Object tally data.
-*-
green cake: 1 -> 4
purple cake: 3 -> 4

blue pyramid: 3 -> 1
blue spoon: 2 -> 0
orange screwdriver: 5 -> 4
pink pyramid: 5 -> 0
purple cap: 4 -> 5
-*-
Assignment.
Beginning at the line that contains "purple cake: 3 -> 4", reproduce every line down to the last line of the entries above, exactly and only those.

Output of the task.
purple cake: 3 -> 4

blue pyramid: 3 -> 1
blue spoon: 2 -> 0
orange screwdriver: 5 -> 4
pink pyramid: 5 -> 0
purple cap: 4 -> 5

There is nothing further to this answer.